__YOUR OBJECTIVE__: Copy every line of text from the material below word for word, leaving out the pictures.

__INFORMATION SUPPLIED__:

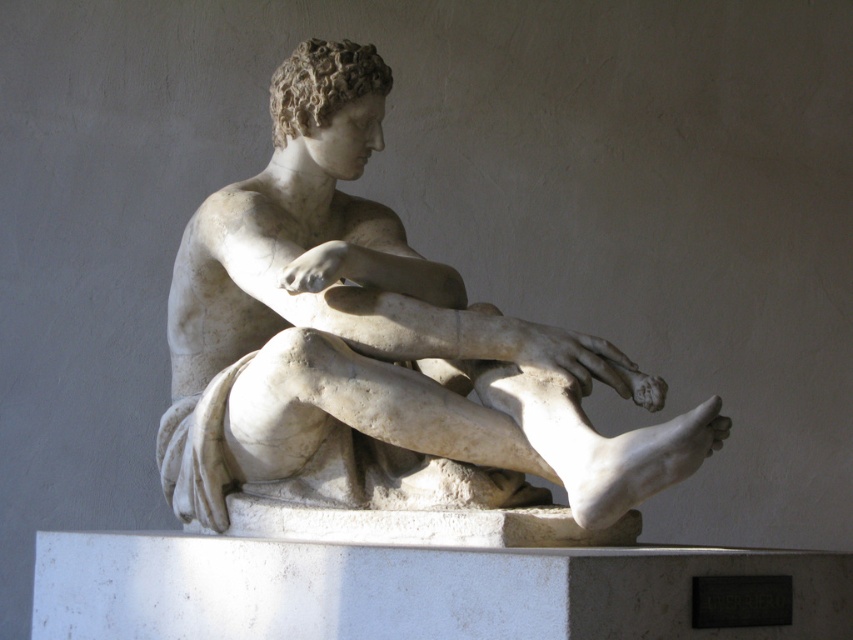
Question: Which object is farther from the camera taking this photo?

Choices:
 (A) white marble statue at center
 (B) white marble pillar at center

Answer: (A)

Question: Does white marble statue at center appear under white marble pillar at center?

Choices:
 (A) no
 (B) yes

Answer: (A)

Question: Can you confirm if white marble statue at center is smaller than white marble pillar at center?

Choices:
 (A) yes
 (B) no

Answer: (A)

Question: Is white marble statue at center wider than white marble pillar at center?

Choices:
 (A) no
 (B) yes

Answer: (A)

Question: Which point is farther to the camera?

Choices:
 (A) (341, 408)
 (B) (651, 570)

Answer: (A)

Question: Among these objects, which one is nearest to the camera?

Choices:
 (A) white marble pillar at center
 (B) white marble statue at center

Answer: (A)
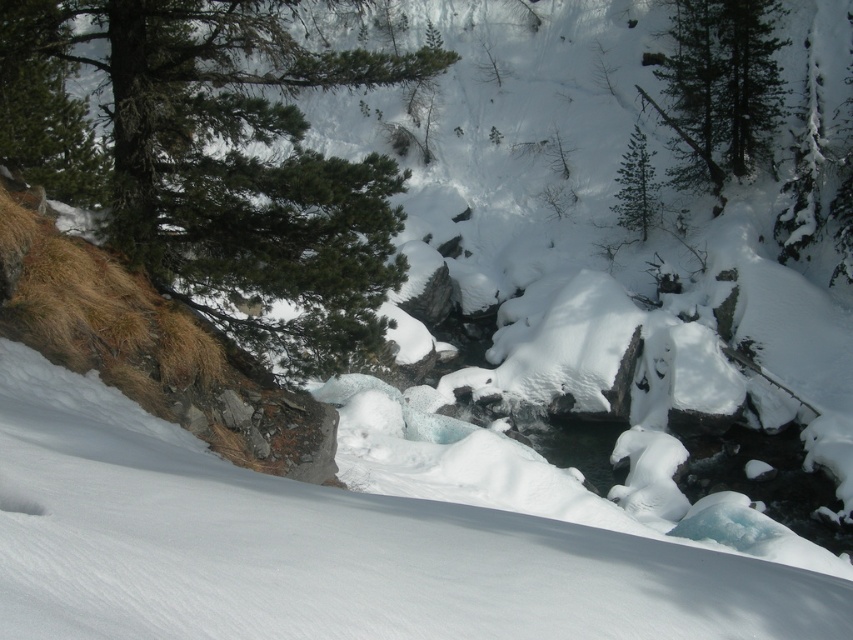
You are standing at the bottom of the snowfield and want to reach the top. You see two points marked on the slope. Which point is closer to you, point [1,44] or point [751,93]?

Point [1,44] is closer to the viewer than point [751,93], so the closer point is point [1,44].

__ANSWER TO THIS TASK__:
Question: Which object is farther from the camera taking this photo?

Choices:
 (A) white marble statue at center
 (B) white marble pillar at center

Answer: (A)

Question: Does white marble statue at center appear under white marble pillar at center?

Choices:
 (A) no
 (B) yes

Answer: (A)

Question: Can you confirm if white marble statue at center is smaller than white marble pillar at center?

Choices:
 (A) yes
 (B) no

Answer: (A)

Question: Is white marble statue at center wider than white marble pillar at center?

Choices:
 (A) no
 (B) yes

Answer: (A)

Question: Which point is farther to the camera?

Choices:
 (A) (341, 408)
 (B) (651, 570)

Answer: (A)

Question: Among these objects, which one is nearest to the camera?

Choices:
 (A) white marble pillar at center
 (B) white marble statue at center

Answer: (A)
You are standing at the bottom of the snowfield and want to reach the top. You see two points marked on the slope. Which point is closer to you, point [1,44] or point [751,93]?

Point [1,44] is closer to the viewer than point [751,93], so the closer point is point [1,44].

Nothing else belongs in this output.